== TASK REQUIREMENTS ==
Select every line in the records below that contains the string "which", treating uppercase and lowercase as different. Copy each of those lines in full.

[SOURCE RECORDS]

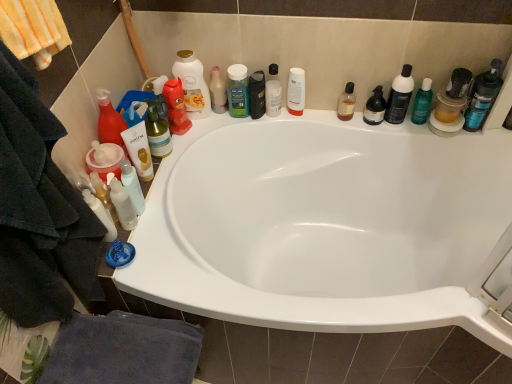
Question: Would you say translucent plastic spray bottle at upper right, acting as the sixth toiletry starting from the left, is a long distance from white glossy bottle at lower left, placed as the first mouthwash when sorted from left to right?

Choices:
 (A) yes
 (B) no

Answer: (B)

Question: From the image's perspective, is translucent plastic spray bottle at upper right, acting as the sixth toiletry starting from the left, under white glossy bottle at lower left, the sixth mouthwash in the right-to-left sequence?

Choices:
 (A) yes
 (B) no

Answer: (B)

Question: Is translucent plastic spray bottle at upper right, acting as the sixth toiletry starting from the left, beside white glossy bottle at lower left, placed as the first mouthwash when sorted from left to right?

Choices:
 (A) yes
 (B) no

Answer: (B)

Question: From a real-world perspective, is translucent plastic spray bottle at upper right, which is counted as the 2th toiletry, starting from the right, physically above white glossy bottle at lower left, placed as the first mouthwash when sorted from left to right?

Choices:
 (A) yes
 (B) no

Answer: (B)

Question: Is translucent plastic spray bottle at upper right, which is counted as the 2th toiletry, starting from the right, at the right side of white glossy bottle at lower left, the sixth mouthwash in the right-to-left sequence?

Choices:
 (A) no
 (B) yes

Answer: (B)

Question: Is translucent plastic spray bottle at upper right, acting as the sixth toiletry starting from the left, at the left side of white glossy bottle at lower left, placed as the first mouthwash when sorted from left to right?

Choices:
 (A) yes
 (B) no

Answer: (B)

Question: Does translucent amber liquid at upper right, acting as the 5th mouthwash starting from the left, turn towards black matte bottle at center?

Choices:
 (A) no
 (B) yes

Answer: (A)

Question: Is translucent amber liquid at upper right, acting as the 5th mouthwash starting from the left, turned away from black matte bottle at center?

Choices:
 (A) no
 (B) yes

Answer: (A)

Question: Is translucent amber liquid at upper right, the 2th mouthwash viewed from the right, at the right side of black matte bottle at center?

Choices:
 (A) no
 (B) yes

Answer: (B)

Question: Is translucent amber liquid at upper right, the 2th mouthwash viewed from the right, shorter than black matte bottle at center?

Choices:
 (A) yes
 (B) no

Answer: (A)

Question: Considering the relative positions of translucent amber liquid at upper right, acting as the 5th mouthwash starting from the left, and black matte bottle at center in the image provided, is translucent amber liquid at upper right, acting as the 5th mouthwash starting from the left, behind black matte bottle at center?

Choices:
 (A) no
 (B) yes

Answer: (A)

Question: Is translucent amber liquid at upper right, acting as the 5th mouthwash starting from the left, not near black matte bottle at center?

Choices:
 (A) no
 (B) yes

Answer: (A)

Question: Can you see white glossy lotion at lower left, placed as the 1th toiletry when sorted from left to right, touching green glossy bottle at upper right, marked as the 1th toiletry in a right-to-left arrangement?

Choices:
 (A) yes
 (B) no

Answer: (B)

[/SOURCE RECORDS]
[SOURCE RECORDS]

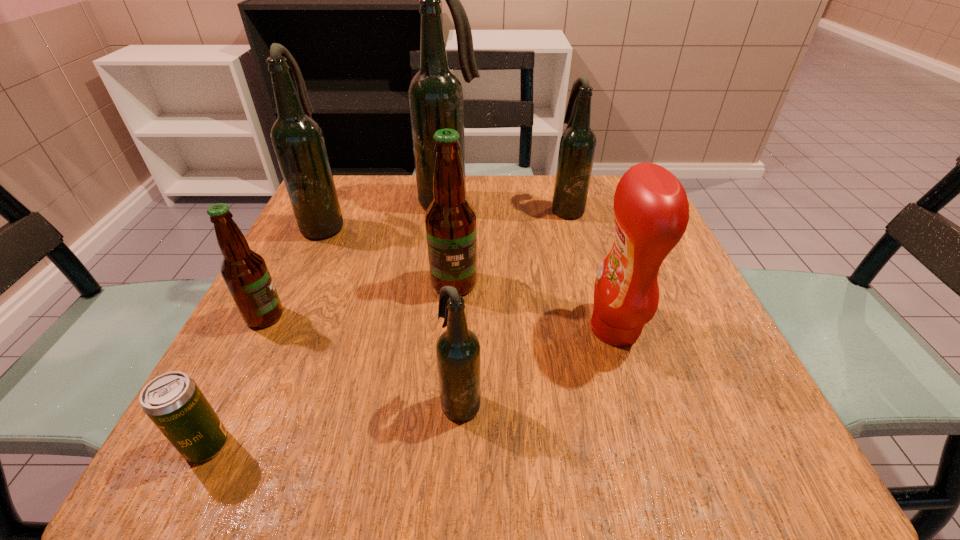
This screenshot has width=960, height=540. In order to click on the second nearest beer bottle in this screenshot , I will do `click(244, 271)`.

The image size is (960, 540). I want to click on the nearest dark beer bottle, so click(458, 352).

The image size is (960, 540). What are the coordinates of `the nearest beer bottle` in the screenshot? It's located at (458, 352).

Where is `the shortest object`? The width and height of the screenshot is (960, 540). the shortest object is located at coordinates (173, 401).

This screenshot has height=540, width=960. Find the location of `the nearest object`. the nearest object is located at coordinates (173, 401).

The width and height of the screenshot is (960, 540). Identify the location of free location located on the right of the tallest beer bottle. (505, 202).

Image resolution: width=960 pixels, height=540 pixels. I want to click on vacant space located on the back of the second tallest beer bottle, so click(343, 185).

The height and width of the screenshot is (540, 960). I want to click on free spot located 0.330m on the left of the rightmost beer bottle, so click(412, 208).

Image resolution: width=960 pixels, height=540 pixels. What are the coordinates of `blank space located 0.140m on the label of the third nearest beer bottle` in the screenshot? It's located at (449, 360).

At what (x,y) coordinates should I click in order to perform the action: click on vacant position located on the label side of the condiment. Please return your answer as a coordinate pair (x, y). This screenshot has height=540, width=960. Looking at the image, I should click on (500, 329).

[/SOURCE RECORDS]

== REPLY ==
Question: From a real-world perspective, is translucent plastic spray bottle at upper right, which is counted as the 2th toiletry, starting from the right, physically above white glossy bottle at lower left, placed as the first mouthwash when sorted from left to right?
Question: Is translucent plastic spray bottle at upper right, which is counted as the 2th toiletry, starting from the right, at the right side of white glossy bottle at lower left, the sixth mouthwash in the right-to-left sequence?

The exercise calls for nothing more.